[Material to process — start]

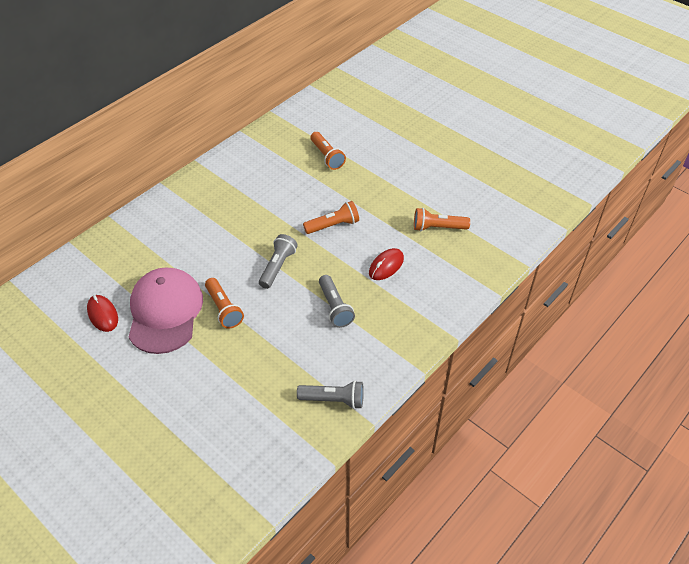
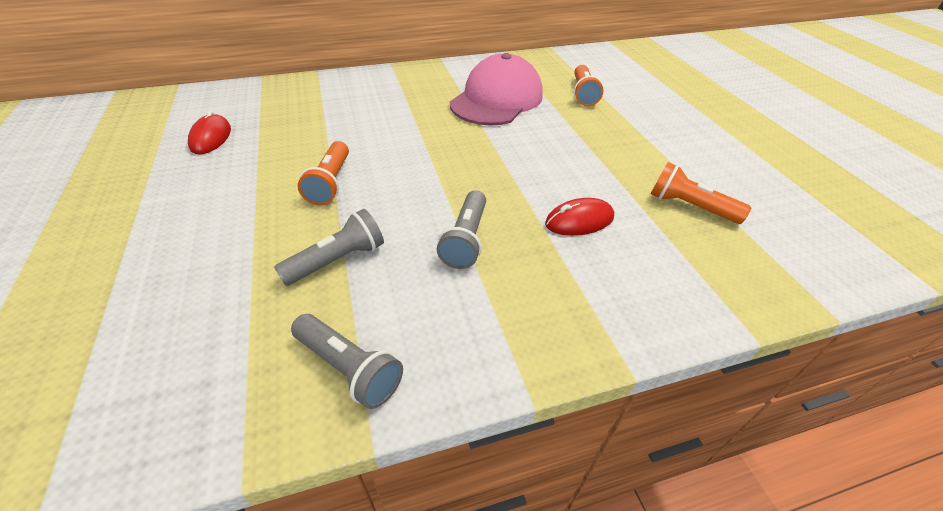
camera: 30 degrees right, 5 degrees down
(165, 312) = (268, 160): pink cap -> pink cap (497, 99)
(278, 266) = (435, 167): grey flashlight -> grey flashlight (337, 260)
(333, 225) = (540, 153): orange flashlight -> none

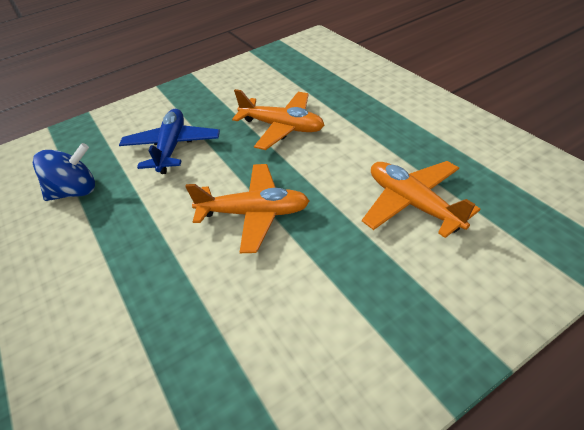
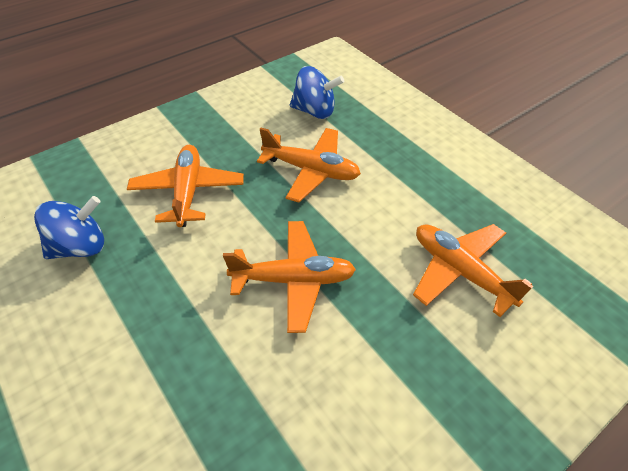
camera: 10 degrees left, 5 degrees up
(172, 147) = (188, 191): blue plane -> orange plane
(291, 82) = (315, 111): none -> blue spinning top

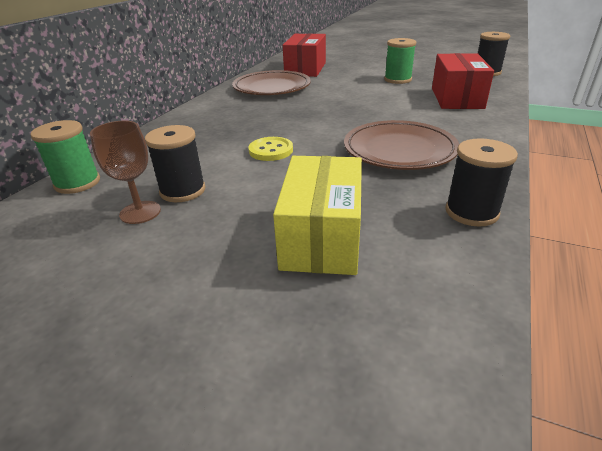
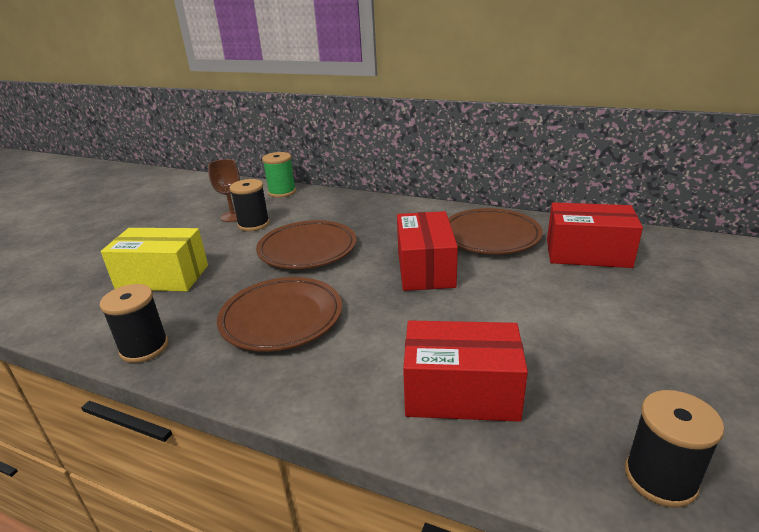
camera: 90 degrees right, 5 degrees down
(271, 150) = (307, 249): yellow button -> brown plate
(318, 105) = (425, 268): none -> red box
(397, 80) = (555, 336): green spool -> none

[Material to process — finish]
[Material to process — start]

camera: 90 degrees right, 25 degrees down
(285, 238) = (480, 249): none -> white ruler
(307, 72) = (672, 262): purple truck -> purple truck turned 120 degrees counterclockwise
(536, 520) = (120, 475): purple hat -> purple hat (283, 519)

[Material to process — finish]
[Material to process — start]

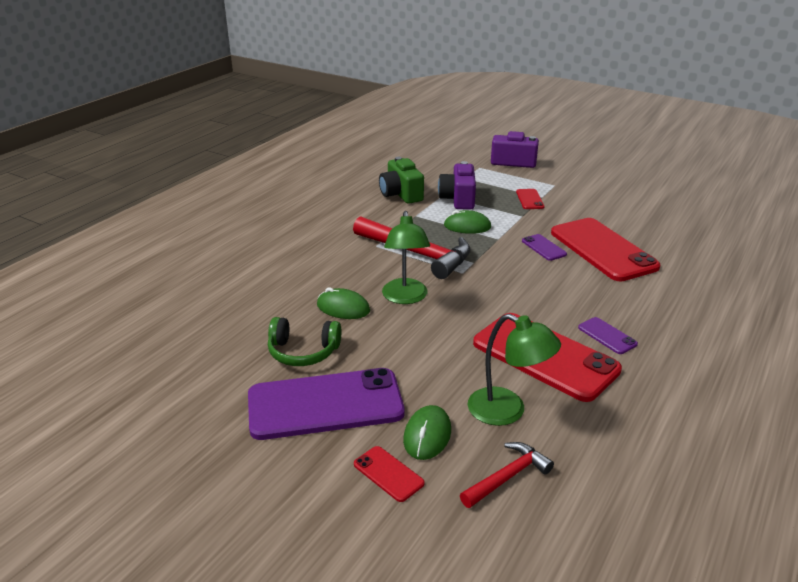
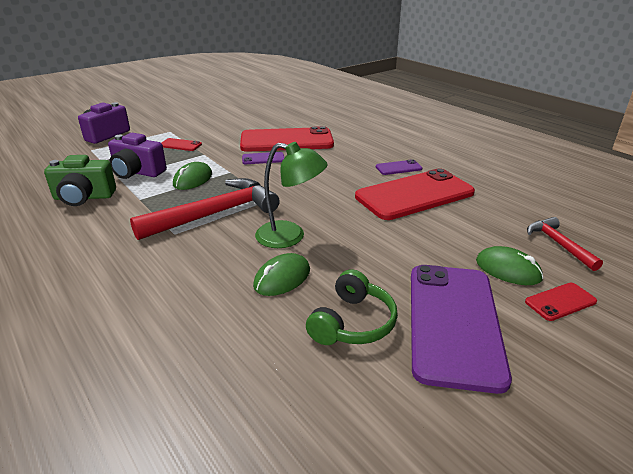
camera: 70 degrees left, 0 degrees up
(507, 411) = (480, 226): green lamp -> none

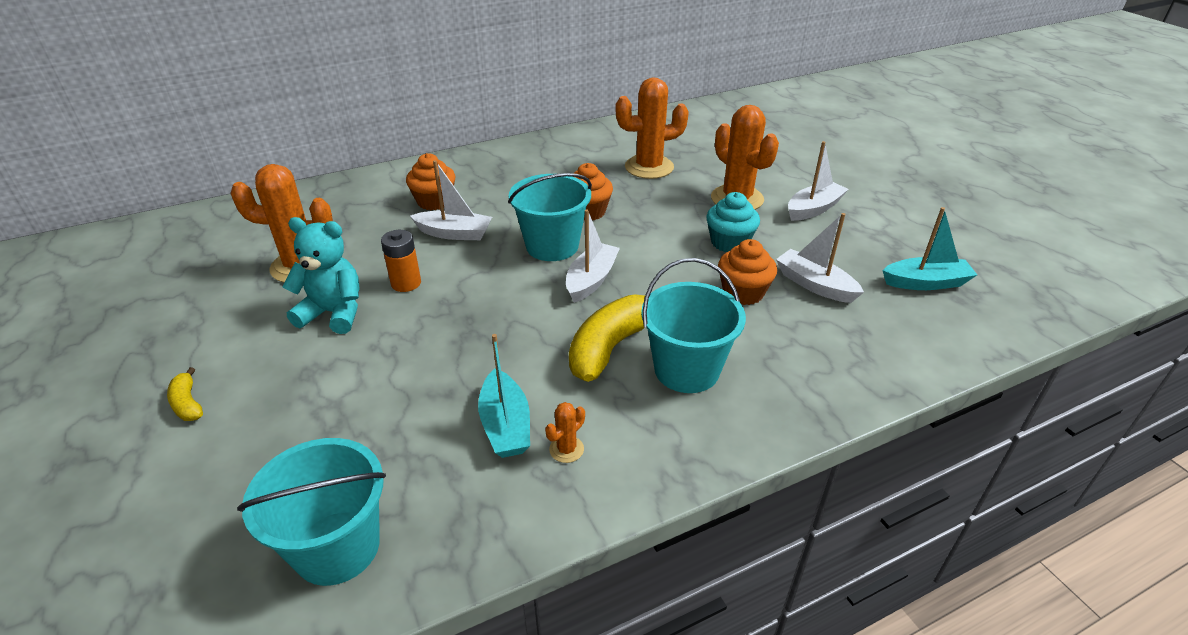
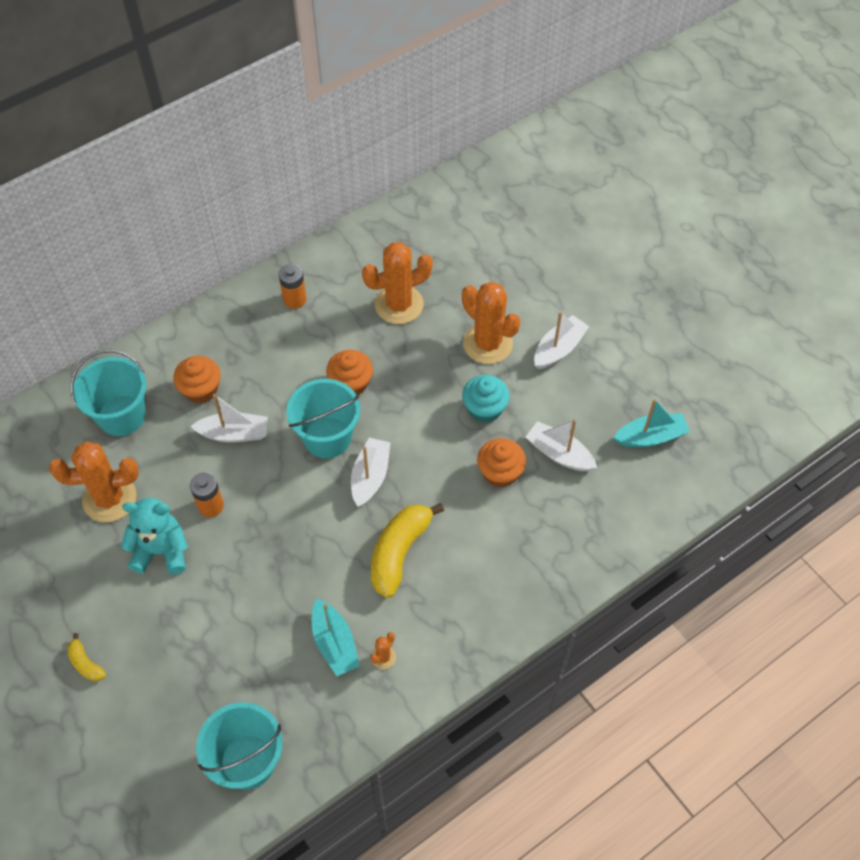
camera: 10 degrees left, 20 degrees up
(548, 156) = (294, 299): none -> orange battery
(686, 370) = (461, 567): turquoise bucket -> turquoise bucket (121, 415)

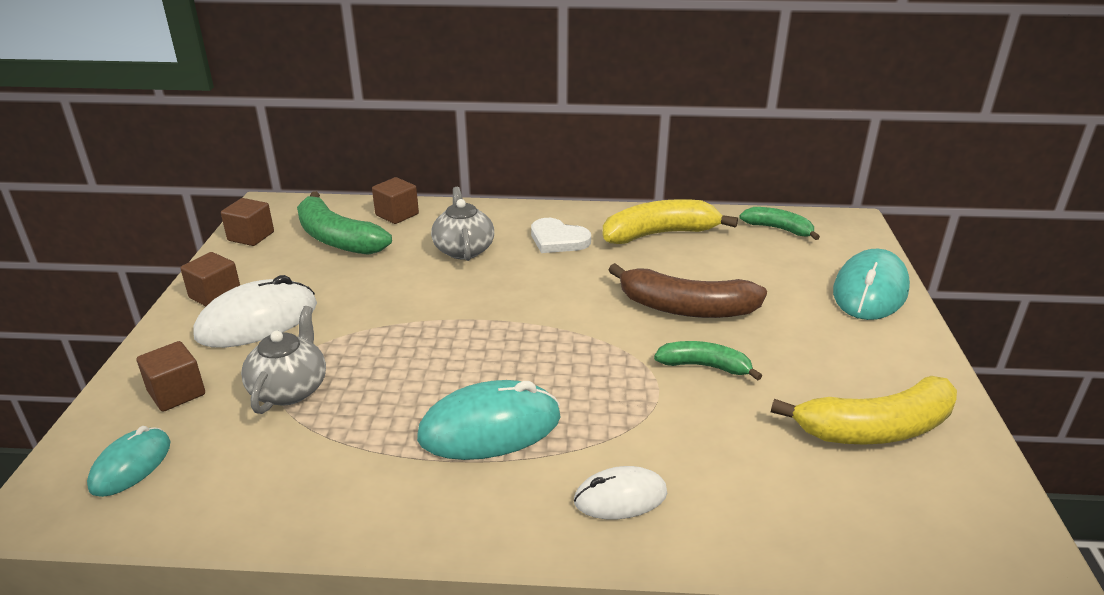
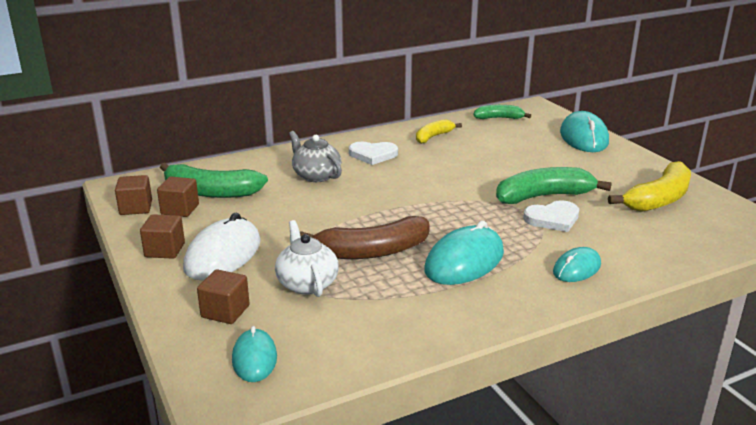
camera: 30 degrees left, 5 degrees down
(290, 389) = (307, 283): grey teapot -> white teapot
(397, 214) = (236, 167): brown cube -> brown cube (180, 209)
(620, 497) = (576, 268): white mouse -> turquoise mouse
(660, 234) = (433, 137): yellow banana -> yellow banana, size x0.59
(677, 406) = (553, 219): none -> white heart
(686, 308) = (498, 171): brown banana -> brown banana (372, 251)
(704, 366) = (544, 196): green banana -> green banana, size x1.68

[Material to process — finish]

Would you set down only the lines above from the line with "camera: 30 degrees right, 5 degrees down" to the line with "(397, 80) = (555, 336): green spool -> none", both included, exactly as they stand and without the pictures?

● **Response to the exercise**
camera: 30 degrees right, 5 degrees down
(165, 312) = (268, 160): pink cap -> pink cap (497, 99)
(278, 266) = (435, 167): grey flashlight -> grey flashlight (337, 260)
(333, 225) = (540, 153): orange flashlight -> none

camera: 10 degrees left, 5 degrees up
(172, 147) = (188, 191): blue plane -> orange plane
(291, 82) = (315, 111): none -> blue spinning top

camera: 90 degrees right, 5 degrees down
(271, 150) = (307, 249): yellow button -> brown plate
(318, 105) = (425, 268): none -> red box
(397, 80) = (555, 336): green spool -> none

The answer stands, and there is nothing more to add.